### Goal of the exercise:
Each line below that carries the string "none" must appear in the answer.

### Exercise data:

<<<<

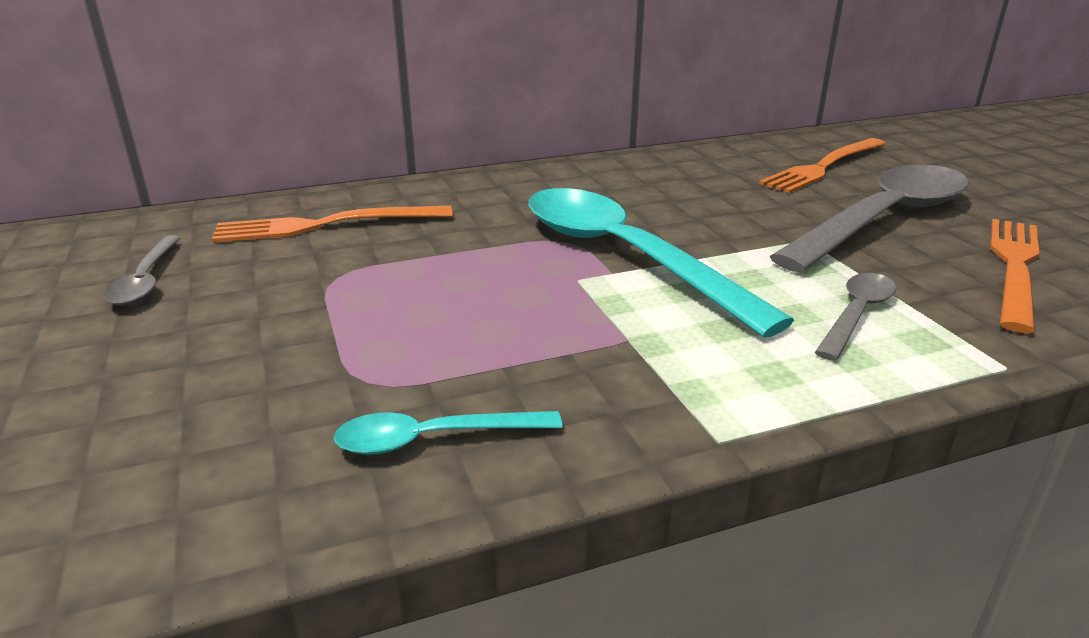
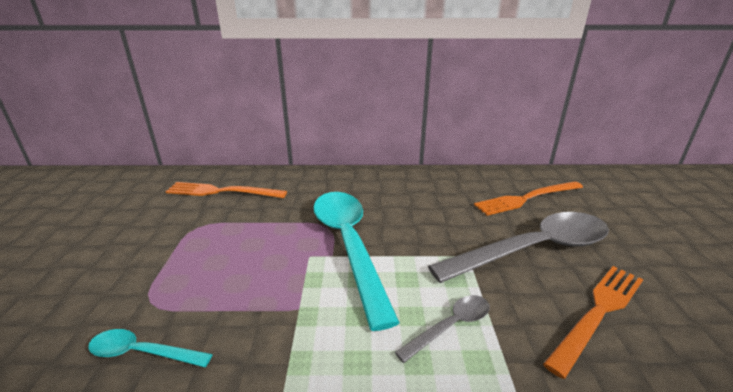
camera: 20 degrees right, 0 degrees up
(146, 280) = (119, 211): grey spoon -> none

>>>>
<<<<

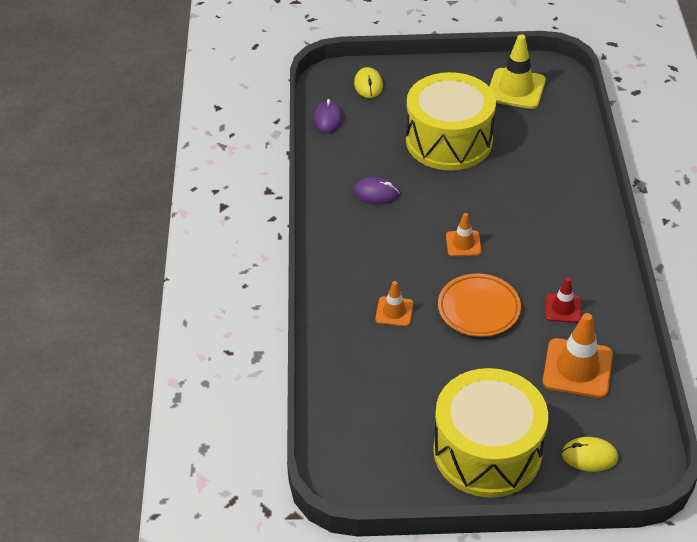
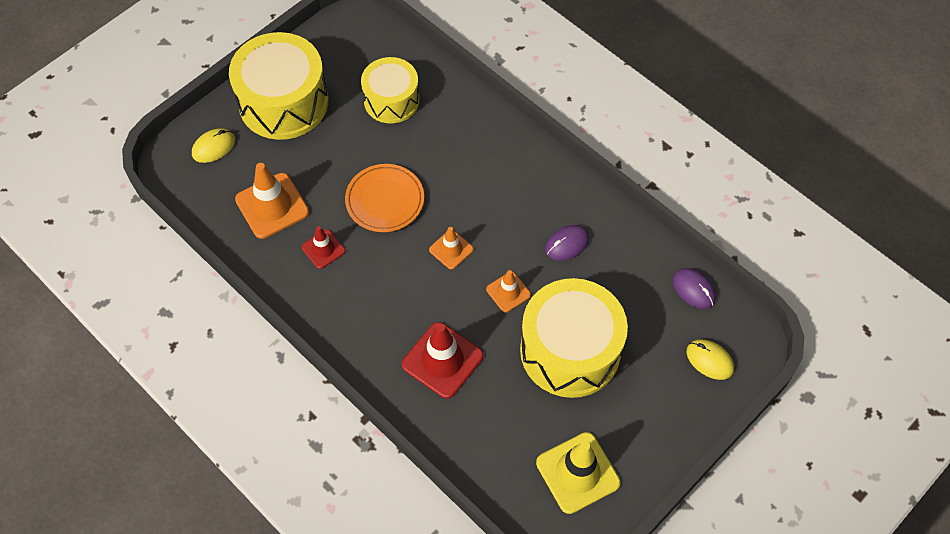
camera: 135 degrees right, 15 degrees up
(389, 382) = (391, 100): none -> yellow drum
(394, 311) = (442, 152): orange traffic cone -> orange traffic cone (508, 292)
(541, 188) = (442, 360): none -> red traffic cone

>>>>

### Expected output:
(146, 280) = (119, 211): grey spoon -> none
(389, 382) = (391, 100): none -> yellow drum
(541, 188) = (442, 360): none -> red traffic cone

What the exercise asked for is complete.